Supplied data =>
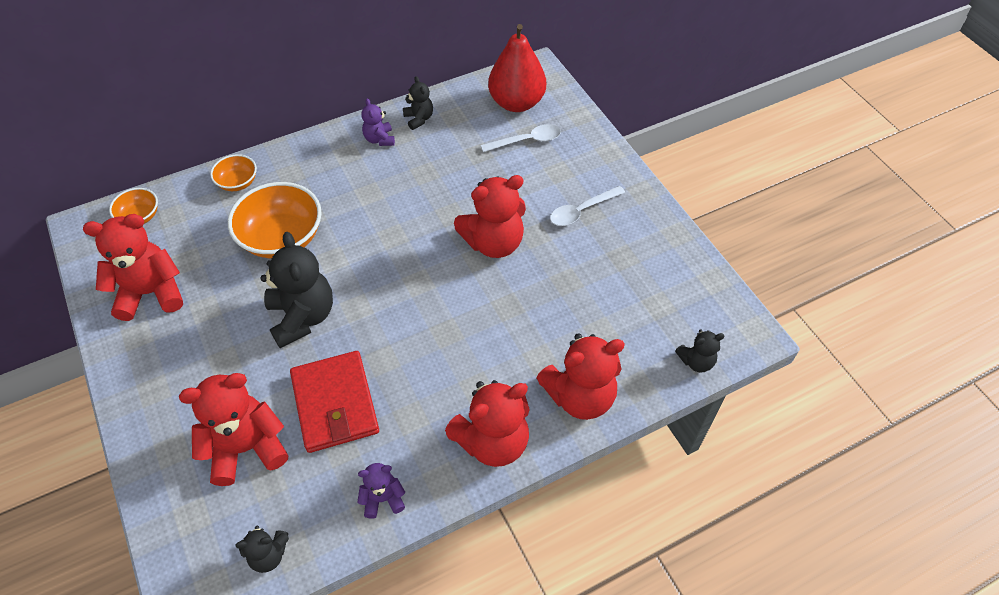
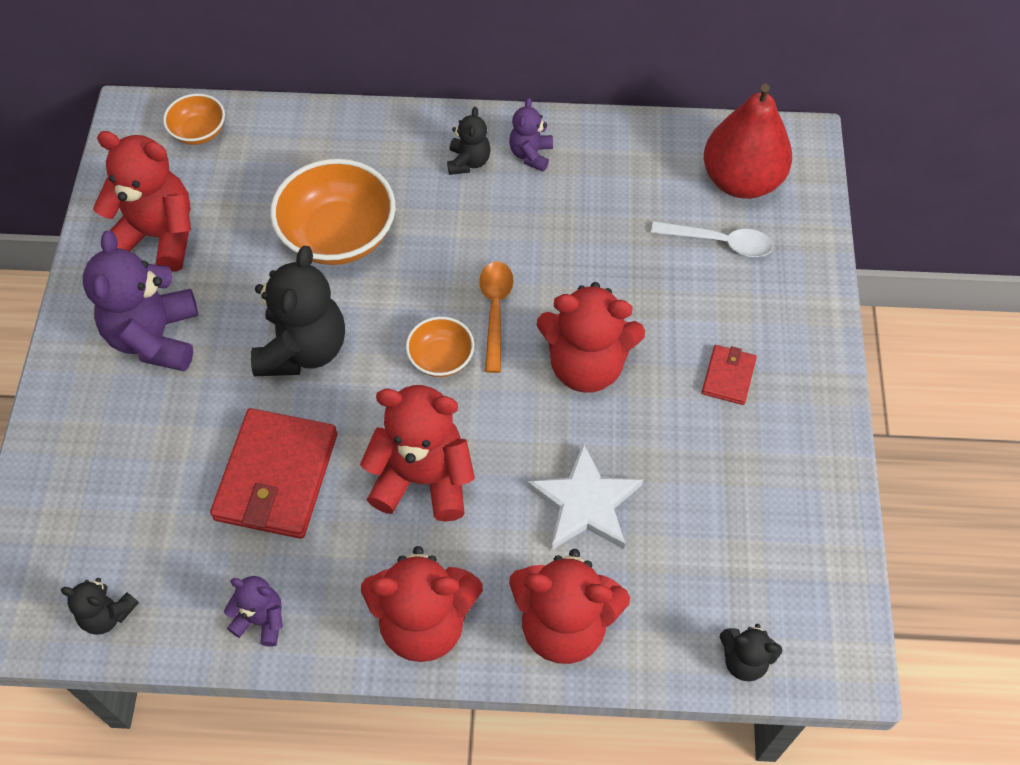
camera: 30 degrees right, 5 degrees up
(189, 358) = (155, 337): none -> purple teddy bear
(238, 182) = (330, 137): orange bowl -> orange bowl (441, 358)
(247, 448) = (154, 477): red teddy bear -> red teddy bear (423, 479)
(416, 237) = (495, 310): none -> orange spoon
(419, 119) = (598, 147): black teddy bear -> black teddy bear (468, 162)
(545, 321) = (585, 503): none -> white star
(581, 211) = (728, 376): white spoon -> red wallet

What you have to do =>
The required output is every line of the entries, starting at the one that contains "(416, 237) = (495, 310): none -> orange spoon" and ending at the last, copied exactly.

Output for this task =>
(416, 237) = (495, 310): none -> orange spoon
(419, 119) = (598, 147): black teddy bear -> black teddy bear (468, 162)
(545, 321) = (585, 503): none -> white star
(581, 211) = (728, 376): white spoon -> red wallet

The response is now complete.